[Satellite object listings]
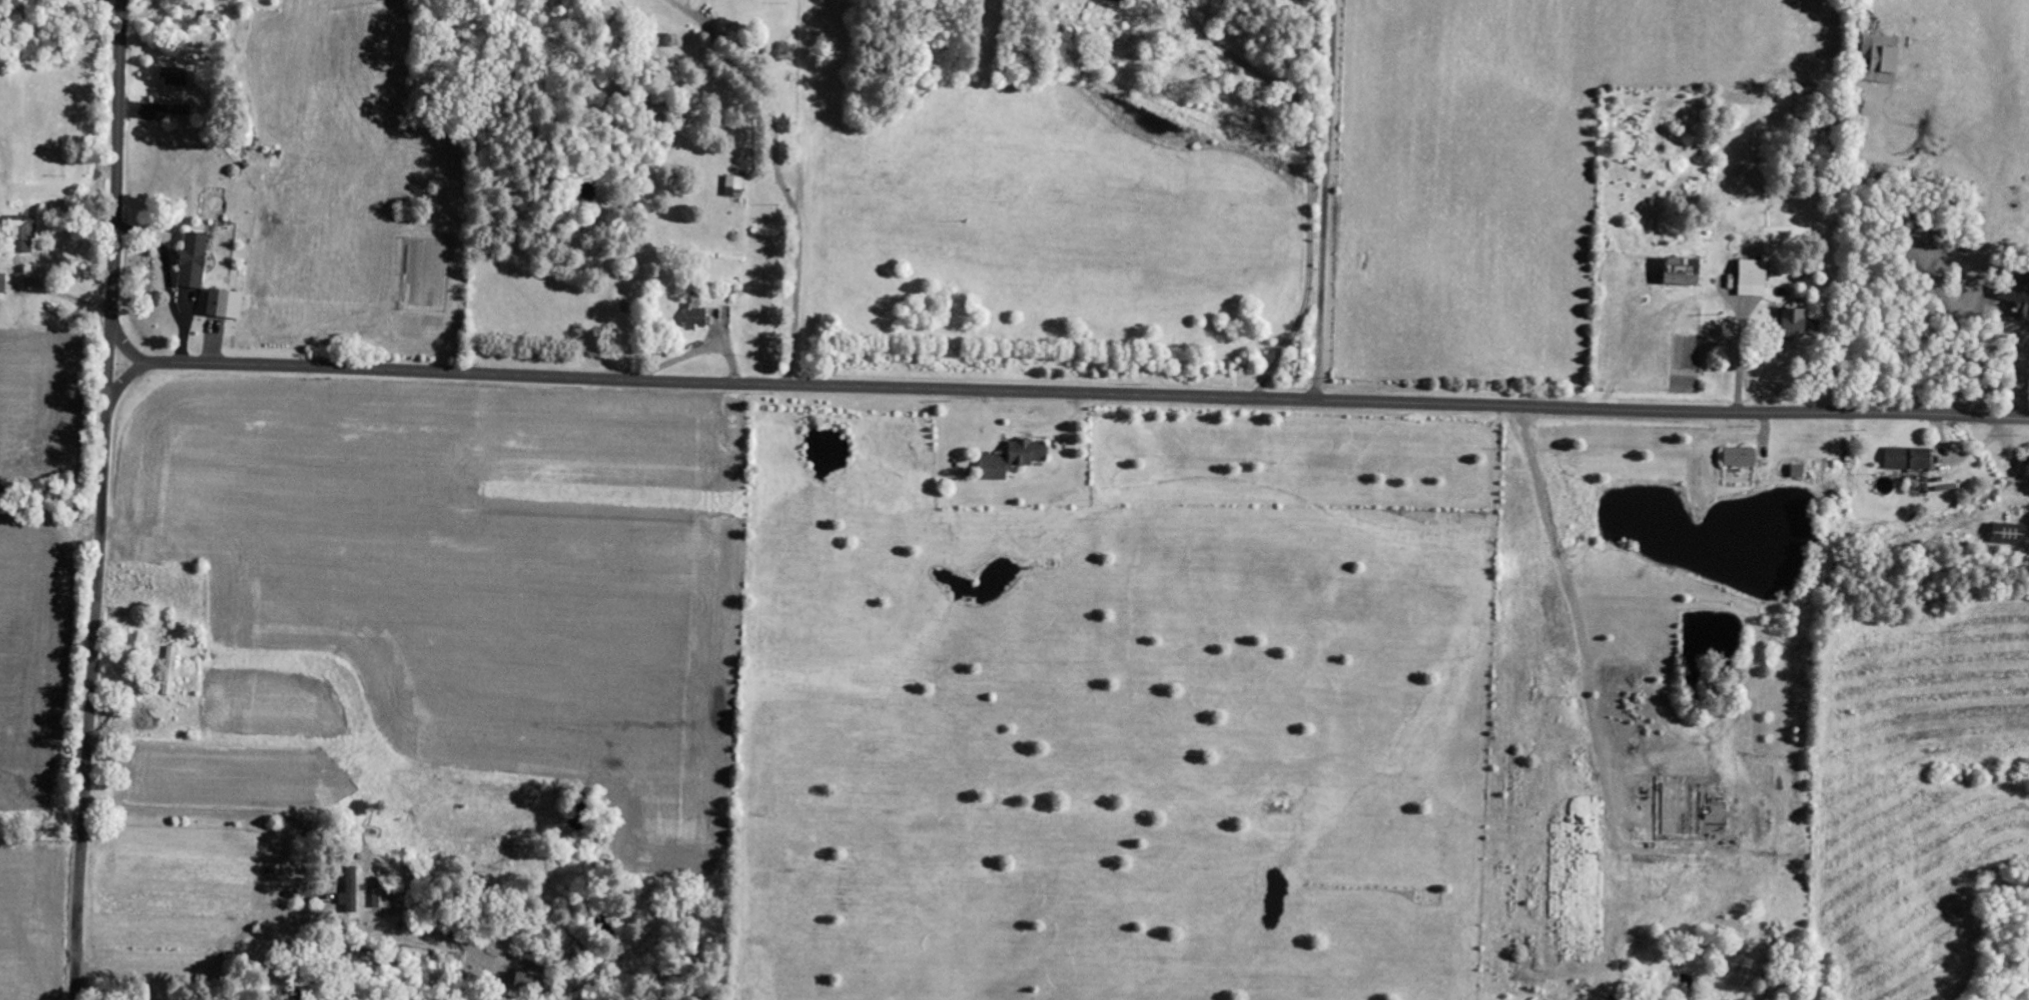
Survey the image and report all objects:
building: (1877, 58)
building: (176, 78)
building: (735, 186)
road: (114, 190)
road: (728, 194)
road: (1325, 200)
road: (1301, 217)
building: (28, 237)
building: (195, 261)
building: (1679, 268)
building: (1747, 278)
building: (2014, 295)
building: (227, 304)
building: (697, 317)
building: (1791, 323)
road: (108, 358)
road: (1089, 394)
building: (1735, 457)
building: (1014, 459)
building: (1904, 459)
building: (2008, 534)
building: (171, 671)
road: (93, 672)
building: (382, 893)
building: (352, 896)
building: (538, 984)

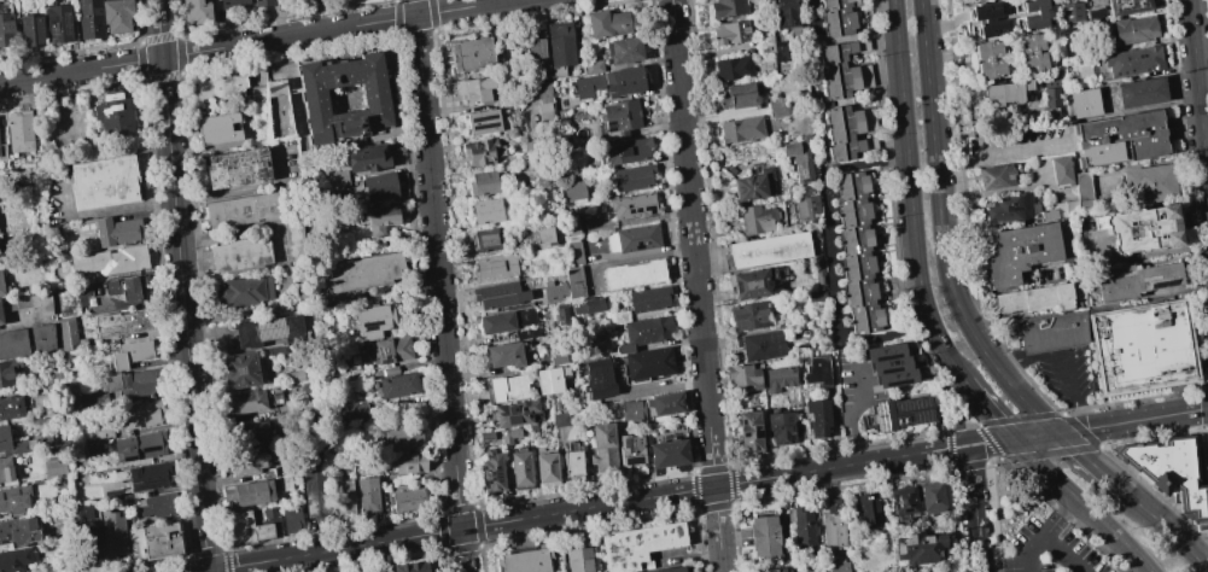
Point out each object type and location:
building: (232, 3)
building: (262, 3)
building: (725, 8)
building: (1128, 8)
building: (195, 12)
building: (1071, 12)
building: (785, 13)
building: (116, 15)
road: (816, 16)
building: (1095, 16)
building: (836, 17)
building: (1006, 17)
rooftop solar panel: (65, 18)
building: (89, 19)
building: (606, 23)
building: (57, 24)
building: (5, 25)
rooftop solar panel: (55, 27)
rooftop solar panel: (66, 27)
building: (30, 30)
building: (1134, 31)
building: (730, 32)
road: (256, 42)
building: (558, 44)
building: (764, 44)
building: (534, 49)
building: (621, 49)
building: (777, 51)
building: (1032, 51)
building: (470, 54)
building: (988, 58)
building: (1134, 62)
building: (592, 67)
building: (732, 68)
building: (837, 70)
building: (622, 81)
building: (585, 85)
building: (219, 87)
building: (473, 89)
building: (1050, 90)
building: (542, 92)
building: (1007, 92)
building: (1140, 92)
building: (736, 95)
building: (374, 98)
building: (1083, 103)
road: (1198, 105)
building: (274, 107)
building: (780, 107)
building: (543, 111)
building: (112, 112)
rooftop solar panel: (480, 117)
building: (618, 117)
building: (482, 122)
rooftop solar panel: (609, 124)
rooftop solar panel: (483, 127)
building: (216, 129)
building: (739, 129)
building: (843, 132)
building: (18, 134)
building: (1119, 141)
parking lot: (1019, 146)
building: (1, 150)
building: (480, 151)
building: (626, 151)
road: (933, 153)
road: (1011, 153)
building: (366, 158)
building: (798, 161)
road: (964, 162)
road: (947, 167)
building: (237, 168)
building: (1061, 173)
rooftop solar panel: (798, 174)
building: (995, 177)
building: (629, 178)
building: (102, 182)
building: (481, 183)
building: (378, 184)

## [Work to complete]
Except for the pictures, give the data again word for word.

## [Response for this exercise]
Survey the image and report all objects:
building: (1877, 58)
building: (176, 78)
building: (735, 186)
road: (114, 190)
road: (728, 194)
road: (1325, 200)
road: (1301, 217)
building: (28, 237)
building: (195, 261)
building: (1679, 268)
building: (1747, 278)
building: (2014, 295)
building: (227, 304)
building: (697, 317)
building: (1791, 323)
road: (108, 358)
road: (1089, 394)
building: (1735, 457)
building: (1014, 459)
building: (1904, 459)
building: (2008, 534)
building: (171, 671)
road: (93, 672)
building: (382, 893)
building: (352, 896)
building: (538, 984)

Point out each object type and location:
building: (232, 3)
building: (262, 3)
building: (725, 8)
building: (1128, 8)
building: (195, 12)
building: (1071, 12)
building: (785, 13)
building: (116, 15)
road: (816, 16)
building: (1095, 16)
building: (836, 17)
building: (1006, 17)
rooftop solar panel: (65, 18)
building: (89, 19)
building: (606, 23)
building: (57, 24)
building: (5, 25)
rooftop solar panel: (55, 27)
rooftop solar panel: (66, 27)
building: (30, 30)
building: (1134, 31)
building: (730, 32)
road: (256, 42)
building: (558, 44)
building: (764, 44)
building: (534, 49)
building: (621, 49)
building: (777, 51)
building: (1032, 51)
building: (470, 54)
building: (988, 58)
building: (1134, 62)
building: (592, 67)
building: (732, 68)
building: (837, 70)
building: (622, 81)
building: (585, 85)
building: (219, 87)
building: (473, 89)
building: (1050, 90)
building: (542, 92)
building: (1007, 92)
building: (1140, 92)
building: (736, 95)
building: (374, 98)
building: (1083, 103)
road: (1198, 105)
building: (274, 107)
building: (780, 107)
building: (543, 111)
building: (112, 112)
rooftop solar panel: (480, 117)
building: (618, 117)
building: (482, 122)
rooftop solar panel: (609, 124)
rooftop solar panel: (483, 127)
building: (216, 129)
building: (739, 129)
building: (843, 132)
building: (18, 134)
building: (1119, 141)
parking lot: (1019, 146)
building: (1, 150)
building: (480, 151)
building: (626, 151)
road: (933, 153)
road: (1011, 153)
building: (366, 158)
building: (798, 161)
road: (964, 162)
road: (947, 167)
building: (237, 168)
building: (1061, 173)
rooftop solar panel: (798, 174)
building: (995, 177)
building: (629, 178)
building: (102, 182)
building: (481, 183)
building: (378, 184)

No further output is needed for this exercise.